**Requirement:** Take every line containing "triangle" from the material and copy it.

**Source data:**
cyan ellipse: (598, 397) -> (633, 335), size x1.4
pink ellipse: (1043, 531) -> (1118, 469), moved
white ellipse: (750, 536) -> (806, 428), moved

--

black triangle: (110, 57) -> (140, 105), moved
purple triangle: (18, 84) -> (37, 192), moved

**Response to the exercise:**
black triangle: (110, 57) -> (140, 105), moved
purple triangle: (18, 84) -> (37, 192), moved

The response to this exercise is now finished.